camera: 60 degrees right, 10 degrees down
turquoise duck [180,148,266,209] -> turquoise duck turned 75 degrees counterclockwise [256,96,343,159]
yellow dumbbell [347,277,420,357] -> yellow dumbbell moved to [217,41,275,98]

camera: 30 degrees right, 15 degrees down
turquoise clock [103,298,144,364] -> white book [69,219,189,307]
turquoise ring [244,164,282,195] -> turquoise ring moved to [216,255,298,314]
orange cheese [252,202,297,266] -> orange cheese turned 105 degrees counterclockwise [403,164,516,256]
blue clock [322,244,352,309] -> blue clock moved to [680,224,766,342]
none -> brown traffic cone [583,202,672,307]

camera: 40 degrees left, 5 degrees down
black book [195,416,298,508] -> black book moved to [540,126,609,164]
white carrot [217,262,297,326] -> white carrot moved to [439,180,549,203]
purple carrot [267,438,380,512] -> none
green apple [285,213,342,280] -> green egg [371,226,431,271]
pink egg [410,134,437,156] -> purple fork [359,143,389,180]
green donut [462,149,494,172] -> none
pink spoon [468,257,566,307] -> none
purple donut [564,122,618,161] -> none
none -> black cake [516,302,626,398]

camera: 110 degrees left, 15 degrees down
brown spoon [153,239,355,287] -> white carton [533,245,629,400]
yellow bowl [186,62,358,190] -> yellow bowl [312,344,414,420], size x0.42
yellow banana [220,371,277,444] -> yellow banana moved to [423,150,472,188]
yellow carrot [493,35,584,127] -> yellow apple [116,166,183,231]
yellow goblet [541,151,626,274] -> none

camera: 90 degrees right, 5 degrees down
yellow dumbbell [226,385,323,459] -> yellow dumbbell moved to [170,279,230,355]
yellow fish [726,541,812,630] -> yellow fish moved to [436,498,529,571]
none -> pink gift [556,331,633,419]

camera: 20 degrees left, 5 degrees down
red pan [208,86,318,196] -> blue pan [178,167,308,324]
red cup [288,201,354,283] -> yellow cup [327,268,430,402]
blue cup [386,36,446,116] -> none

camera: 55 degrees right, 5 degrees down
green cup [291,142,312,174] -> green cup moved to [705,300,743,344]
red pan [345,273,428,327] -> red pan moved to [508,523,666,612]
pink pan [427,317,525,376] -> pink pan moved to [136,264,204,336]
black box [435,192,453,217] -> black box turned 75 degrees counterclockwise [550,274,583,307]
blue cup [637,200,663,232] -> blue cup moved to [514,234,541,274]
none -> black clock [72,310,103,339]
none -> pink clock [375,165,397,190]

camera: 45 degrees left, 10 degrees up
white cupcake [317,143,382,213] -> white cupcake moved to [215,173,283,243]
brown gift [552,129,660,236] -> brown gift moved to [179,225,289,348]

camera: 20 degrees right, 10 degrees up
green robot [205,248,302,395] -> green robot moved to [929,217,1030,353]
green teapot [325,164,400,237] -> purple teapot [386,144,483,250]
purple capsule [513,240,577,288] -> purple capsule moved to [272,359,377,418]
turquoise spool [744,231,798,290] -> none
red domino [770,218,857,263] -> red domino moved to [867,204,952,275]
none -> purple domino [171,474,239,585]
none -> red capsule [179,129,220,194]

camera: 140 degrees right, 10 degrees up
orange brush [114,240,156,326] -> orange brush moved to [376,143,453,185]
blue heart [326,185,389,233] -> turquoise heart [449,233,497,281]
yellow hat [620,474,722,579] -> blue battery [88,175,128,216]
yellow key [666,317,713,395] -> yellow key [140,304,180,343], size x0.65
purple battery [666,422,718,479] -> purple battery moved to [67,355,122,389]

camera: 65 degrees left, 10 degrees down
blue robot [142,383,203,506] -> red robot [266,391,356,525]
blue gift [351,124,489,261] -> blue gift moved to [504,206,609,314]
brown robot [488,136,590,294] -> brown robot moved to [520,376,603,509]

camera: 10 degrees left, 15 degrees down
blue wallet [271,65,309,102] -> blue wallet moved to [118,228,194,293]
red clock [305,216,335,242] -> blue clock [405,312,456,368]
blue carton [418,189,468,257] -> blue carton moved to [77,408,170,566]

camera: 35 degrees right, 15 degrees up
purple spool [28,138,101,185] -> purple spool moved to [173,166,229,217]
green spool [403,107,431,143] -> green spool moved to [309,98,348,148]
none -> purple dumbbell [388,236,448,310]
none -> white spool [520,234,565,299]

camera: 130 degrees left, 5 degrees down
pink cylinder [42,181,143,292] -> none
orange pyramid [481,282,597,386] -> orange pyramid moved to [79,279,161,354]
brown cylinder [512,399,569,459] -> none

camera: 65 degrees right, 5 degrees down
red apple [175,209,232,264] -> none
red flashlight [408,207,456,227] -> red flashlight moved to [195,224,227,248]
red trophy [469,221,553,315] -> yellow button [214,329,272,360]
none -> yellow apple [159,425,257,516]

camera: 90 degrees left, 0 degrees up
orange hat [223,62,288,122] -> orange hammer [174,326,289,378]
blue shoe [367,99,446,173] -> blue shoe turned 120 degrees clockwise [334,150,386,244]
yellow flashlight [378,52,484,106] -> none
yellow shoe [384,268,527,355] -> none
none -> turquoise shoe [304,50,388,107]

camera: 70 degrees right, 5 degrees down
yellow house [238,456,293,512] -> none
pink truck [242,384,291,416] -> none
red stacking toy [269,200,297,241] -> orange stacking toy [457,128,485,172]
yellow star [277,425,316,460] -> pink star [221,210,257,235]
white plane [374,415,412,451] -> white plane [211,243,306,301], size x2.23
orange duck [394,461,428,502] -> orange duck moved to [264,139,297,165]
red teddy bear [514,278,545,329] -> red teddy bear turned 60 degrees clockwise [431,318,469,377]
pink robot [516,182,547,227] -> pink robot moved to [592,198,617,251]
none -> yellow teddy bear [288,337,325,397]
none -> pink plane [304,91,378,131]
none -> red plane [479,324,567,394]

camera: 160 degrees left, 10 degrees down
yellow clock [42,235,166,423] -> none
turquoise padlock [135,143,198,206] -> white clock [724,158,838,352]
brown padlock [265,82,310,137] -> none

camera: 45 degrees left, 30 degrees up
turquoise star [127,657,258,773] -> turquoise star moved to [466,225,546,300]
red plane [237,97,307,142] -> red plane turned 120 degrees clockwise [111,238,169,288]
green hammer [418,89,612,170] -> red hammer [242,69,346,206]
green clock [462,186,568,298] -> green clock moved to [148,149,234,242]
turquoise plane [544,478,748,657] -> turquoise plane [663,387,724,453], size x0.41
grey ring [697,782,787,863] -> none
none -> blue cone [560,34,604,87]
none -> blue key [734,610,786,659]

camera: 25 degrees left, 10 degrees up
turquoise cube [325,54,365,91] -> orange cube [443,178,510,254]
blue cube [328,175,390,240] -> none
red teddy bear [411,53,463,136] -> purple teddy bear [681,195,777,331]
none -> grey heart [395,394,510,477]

WHAT YOU NEED TO DO
Everything above from the line containing "red flashlight [408,207,456,227]" down to the line containing "turquoise plane [544,478,748,657]" is to be transcribed exactly, with both of those lines included and nothing else added.

ANSWER BELOW
red flashlight [408,207,456,227] -> red flashlight moved to [195,224,227,248]
red trophy [469,221,553,315] -> yellow button [214,329,272,360]
none -> yellow apple [159,425,257,516]

camera: 90 degrees left, 0 degrees up
orange hat [223,62,288,122] -> orange hammer [174,326,289,378]
blue shoe [367,99,446,173] -> blue shoe turned 120 degrees clockwise [334,150,386,244]
yellow flashlight [378,52,484,106] -> none
yellow shoe [384,268,527,355] -> none
none -> turquoise shoe [304,50,388,107]

camera: 70 degrees right, 5 degrees down
yellow house [238,456,293,512] -> none
pink truck [242,384,291,416] -> none
red stacking toy [269,200,297,241] -> orange stacking toy [457,128,485,172]
yellow star [277,425,316,460] -> pink star [221,210,257,235]
white plane [374,415,412,451] -> white plane [211,243,306,301], size x2.23
orange duck [394,461,428,502] -> orange duck moved to [264,139,297,165]
red teddy bear [514,278,545,329] -> red teddy bear turned 60 degrees clockwise [431,318,469,377]
pink robot [516,182,547,227] -> pink robot moved to [592,198,617,251]
none -> yellow teddy bear [288,337,325,397]
none -> pink plane [304,91,378,131]
none -> red plane [479,324,567,394]

camera: 160 degrees left, 10 degrees down
yellow clock [42,235,166,423] -> none
turquoise padlock [135,143,198,206] -> white clock [724,158,838,352]
brown padlock [265,82,310,137] -> none

camera: 45 degrees left, 30 degrees up
turquoise star [127,657,258,773] -> turquoise star moved to [466,225,546,300]
red plane [237,97,307,142] -> red plane turned 120 degrees clockwise [111,238,169,288]
green hammer [418,89,612,170] -> red hammer [242,69,346,206]
green clock [462,186,568,298] -> green clock moved to [148,149,234,242]
turquoise plane [544,478,748,657] -> turquoise plane [663,387,724,453], size x0.41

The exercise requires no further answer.